+++ LISTED RECORDS

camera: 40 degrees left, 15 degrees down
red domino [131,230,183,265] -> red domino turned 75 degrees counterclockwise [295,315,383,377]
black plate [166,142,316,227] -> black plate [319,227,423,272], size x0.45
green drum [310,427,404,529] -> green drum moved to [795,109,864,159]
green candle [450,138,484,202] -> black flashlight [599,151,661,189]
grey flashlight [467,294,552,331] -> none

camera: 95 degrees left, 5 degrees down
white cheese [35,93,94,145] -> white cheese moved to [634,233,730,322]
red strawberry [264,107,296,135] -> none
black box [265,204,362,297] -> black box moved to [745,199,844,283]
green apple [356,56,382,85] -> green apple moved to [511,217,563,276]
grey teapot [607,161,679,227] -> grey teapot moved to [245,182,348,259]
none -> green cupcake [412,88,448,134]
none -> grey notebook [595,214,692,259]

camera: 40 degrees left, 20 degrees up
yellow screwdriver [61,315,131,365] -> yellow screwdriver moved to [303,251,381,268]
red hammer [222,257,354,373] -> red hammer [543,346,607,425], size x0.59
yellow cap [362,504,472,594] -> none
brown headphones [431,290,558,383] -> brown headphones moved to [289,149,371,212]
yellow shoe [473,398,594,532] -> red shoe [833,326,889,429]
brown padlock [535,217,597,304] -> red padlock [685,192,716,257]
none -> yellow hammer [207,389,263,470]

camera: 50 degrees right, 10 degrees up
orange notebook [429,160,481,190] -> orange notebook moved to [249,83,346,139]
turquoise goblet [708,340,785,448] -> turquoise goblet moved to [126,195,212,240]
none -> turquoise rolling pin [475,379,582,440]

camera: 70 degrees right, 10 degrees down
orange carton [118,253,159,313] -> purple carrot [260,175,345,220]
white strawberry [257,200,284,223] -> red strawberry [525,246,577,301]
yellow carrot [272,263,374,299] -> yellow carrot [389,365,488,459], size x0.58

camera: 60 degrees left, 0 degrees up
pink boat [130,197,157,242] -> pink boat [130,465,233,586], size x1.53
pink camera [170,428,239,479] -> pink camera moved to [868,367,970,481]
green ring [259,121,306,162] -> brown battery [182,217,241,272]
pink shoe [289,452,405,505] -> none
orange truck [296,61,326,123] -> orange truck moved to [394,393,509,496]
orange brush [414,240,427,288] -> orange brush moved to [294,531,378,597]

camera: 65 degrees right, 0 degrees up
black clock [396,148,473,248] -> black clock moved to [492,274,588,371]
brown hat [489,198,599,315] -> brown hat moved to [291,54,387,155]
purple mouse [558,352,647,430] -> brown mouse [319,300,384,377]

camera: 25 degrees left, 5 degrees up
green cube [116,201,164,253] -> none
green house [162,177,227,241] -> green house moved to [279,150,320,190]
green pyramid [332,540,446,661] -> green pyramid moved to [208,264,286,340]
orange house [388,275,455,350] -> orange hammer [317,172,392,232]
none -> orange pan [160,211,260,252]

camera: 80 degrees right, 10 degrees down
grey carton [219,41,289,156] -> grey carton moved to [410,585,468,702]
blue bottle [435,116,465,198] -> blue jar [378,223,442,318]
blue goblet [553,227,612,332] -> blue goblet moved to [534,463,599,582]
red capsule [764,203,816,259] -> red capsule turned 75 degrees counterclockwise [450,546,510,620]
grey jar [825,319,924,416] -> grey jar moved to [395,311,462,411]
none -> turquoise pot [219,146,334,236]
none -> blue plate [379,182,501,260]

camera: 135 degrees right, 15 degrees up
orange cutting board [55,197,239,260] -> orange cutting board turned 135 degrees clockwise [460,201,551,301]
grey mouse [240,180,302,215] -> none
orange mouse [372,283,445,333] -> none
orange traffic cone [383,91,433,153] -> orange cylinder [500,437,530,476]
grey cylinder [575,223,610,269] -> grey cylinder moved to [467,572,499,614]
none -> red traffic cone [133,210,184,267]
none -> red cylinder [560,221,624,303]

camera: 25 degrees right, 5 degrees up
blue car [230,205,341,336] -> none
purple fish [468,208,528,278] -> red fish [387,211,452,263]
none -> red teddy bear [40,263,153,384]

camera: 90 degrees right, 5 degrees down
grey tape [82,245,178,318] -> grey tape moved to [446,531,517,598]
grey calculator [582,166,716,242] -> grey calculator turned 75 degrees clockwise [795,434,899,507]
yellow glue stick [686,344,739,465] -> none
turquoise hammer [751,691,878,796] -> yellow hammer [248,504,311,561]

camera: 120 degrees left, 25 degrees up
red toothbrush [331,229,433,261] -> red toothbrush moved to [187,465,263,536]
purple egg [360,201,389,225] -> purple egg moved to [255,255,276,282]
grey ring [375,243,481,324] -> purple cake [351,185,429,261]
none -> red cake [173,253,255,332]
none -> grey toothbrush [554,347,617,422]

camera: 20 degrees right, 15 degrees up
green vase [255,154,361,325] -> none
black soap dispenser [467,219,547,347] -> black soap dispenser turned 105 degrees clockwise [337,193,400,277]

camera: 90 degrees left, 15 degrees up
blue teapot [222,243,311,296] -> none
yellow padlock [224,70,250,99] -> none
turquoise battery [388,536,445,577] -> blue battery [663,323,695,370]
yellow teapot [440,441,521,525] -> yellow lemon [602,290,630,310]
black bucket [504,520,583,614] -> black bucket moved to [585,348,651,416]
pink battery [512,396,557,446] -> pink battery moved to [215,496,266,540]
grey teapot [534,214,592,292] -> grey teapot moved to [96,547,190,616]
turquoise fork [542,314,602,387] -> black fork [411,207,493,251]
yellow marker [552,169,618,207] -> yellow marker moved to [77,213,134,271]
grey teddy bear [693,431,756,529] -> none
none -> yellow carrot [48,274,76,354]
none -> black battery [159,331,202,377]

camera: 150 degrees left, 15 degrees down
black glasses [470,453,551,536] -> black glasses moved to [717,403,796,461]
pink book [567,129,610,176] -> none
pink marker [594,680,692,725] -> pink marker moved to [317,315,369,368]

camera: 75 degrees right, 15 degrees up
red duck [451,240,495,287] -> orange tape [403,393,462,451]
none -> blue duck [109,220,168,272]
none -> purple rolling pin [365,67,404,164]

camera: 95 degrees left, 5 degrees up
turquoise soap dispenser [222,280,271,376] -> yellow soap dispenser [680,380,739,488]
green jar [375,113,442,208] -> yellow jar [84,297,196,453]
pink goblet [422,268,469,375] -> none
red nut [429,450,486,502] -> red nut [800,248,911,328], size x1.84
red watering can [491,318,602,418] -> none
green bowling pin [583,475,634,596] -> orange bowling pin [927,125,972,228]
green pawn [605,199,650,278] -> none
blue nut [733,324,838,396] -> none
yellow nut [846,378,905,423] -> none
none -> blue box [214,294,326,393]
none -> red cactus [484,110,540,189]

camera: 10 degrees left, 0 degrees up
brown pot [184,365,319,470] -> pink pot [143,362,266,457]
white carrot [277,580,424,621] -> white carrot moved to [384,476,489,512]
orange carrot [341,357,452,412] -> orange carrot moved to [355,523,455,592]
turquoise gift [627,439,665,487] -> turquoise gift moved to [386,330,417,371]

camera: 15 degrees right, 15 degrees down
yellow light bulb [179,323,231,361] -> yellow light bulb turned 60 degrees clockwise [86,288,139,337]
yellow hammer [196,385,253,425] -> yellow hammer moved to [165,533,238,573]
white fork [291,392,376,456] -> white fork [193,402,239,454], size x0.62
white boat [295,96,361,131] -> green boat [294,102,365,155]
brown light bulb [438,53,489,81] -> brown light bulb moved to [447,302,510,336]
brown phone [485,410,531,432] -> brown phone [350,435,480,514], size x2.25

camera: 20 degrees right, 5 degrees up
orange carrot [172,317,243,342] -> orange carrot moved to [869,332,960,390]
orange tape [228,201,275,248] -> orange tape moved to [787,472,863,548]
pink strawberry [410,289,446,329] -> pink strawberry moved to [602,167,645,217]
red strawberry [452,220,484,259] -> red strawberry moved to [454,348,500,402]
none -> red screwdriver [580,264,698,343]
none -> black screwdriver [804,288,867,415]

++++++

THE TASK :: From the listing, reproduce every line where the word "turned" is present.

SOLUTION TO THIS PROBLEM ::
red domino [131,230,183,265] -> red domino turned 75 degrees counterclockwise [295,315,383,377]
red capsule [764,203,816,259] -> red capsule turned 75 degrees counterclockwise [450,546,510,620]
orange cutting board [55,197,239,260] -> orange cutting board turned 135 degrees clockwise [460,201,551,301]
grey calculator [582,166,716,242] -> grey calculator turned 75 degrees clockwise [795,434,899,507]
black soap dispenser [467,219,547,347] -> black soap dispenser turned 105 degrees clockwise [337,193,400,277]
yellow light bulb [179,323,231,361] -> yellow light bulb turned 60 degrees clockwise [86,288,139,337]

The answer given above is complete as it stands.